→ **Your assignment**: Determine how many lines of the listing below hold the string "MATRIX". Reply only with the number.

[Data for processing — start]

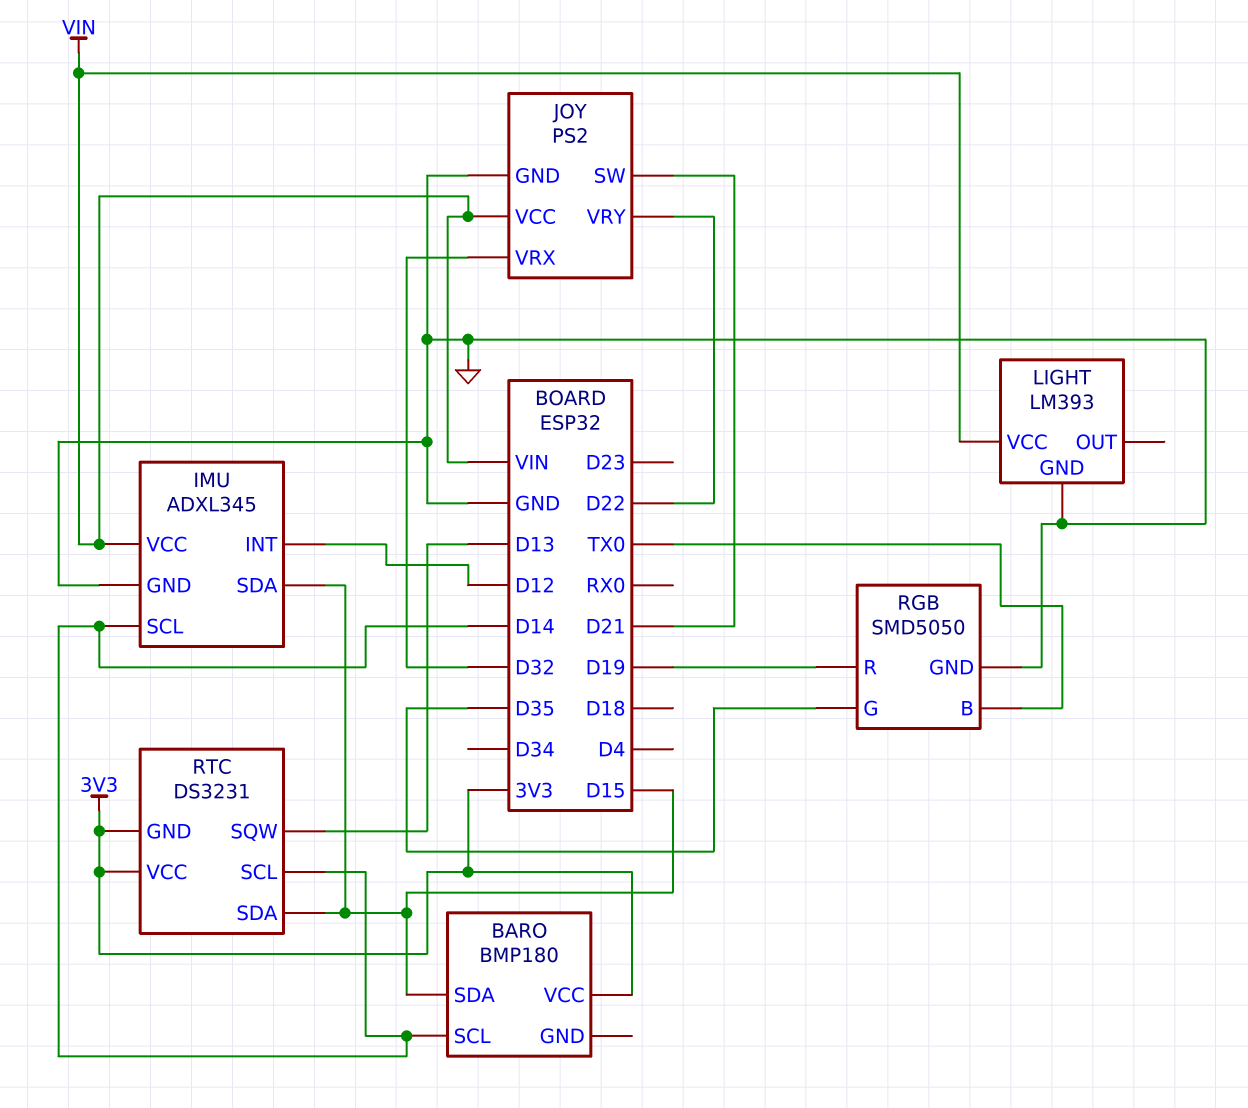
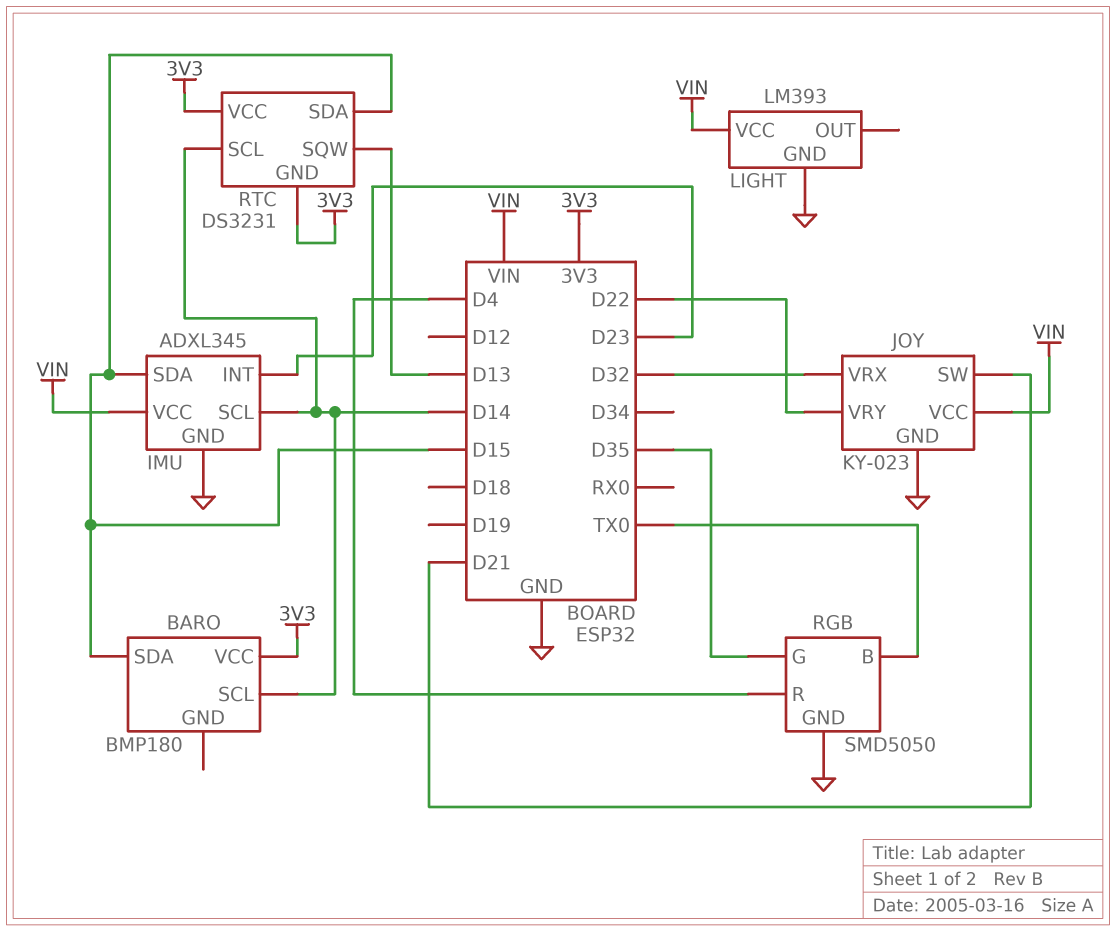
IMU pin INT: D12 -> D23
JOY: PS2 -> KY-023
RGB pin R: D19 -> D4

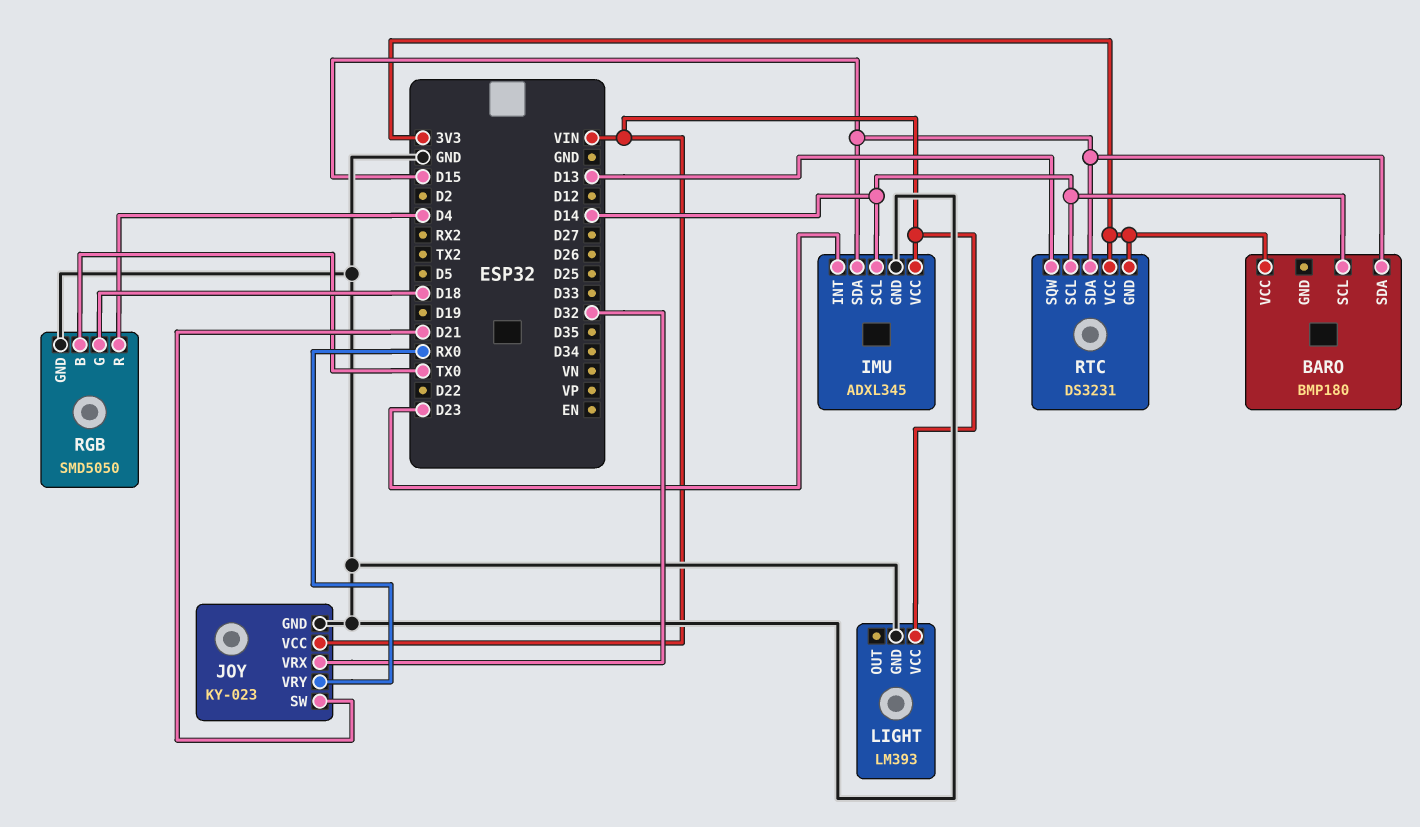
JOY pin VRY: D22 -> RX0
RGB pin G: D35 -> D18

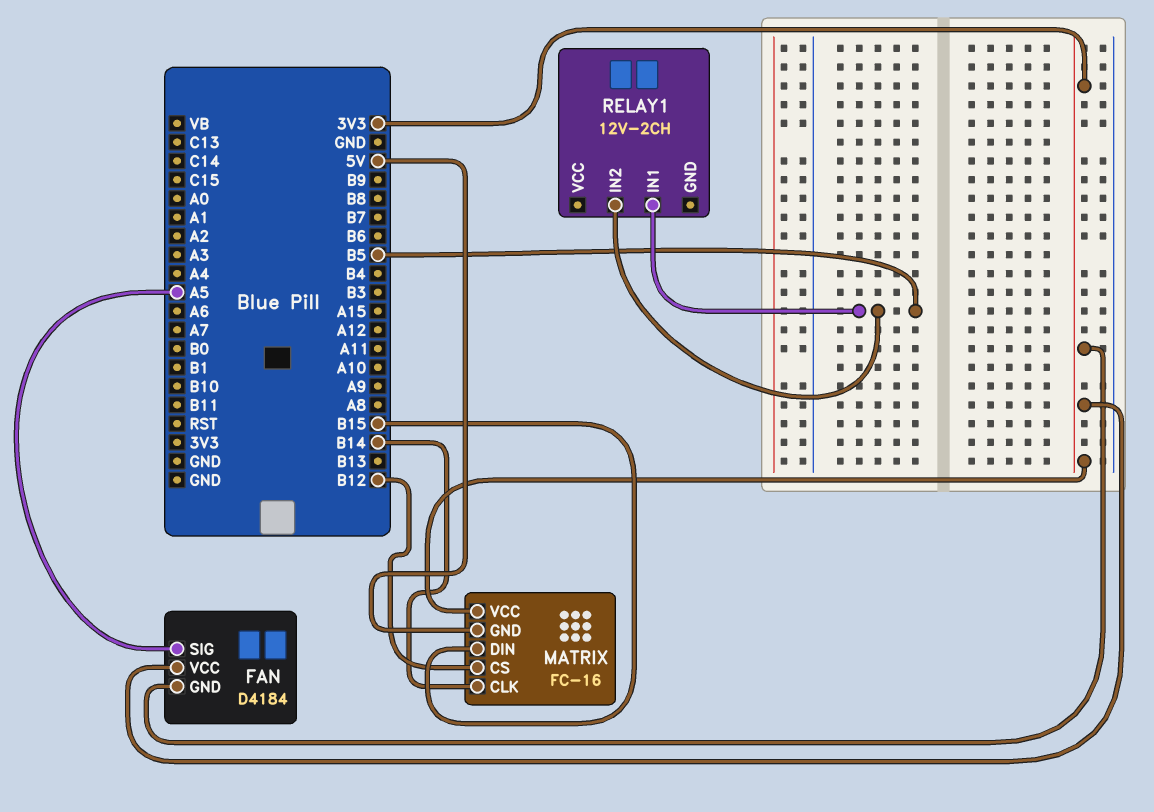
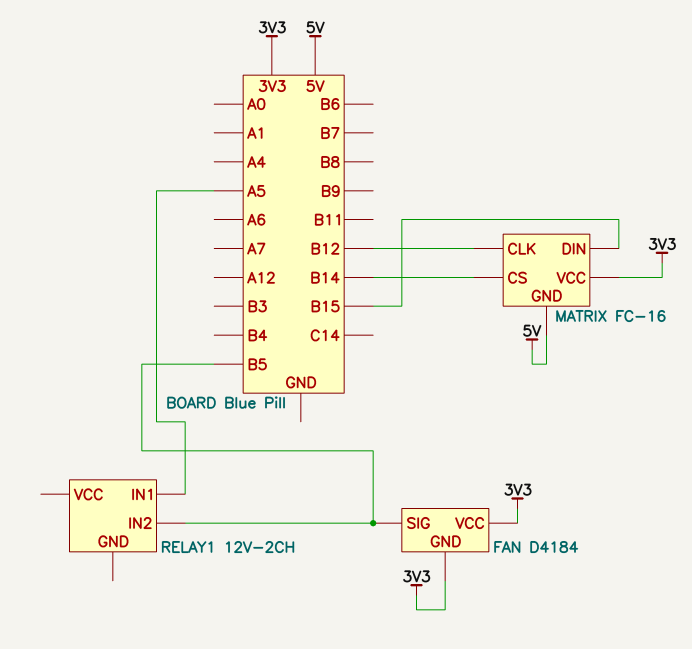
FAN pin SIG: A5 -> B5
MATRIX pin CLK: B14 -> B12
MATRIX pin CS: B12 -> B14
RELAY1 pin IN1: B5 -> A5

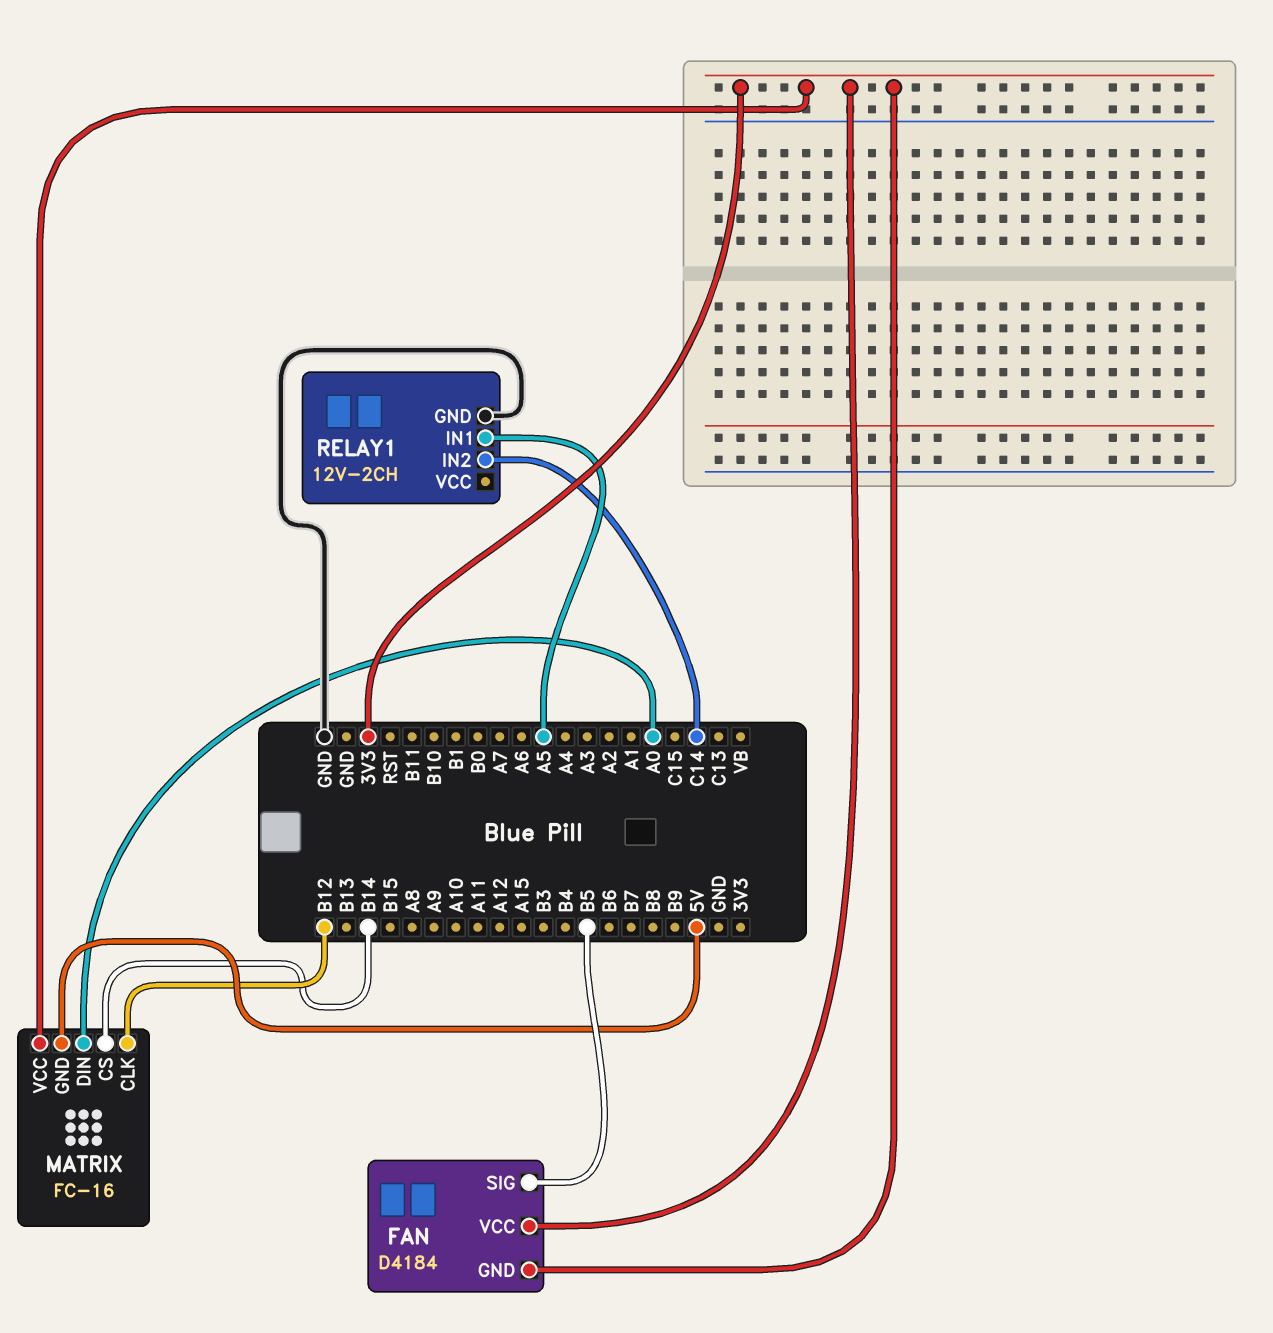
MATRIX pin DIN: B15 -> A0
RELAY1 pin GND: none -> GND
RELAY1 pin IN2: B5 -> C14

[Data for processing — finish]

→ **Response to this exercise**: 3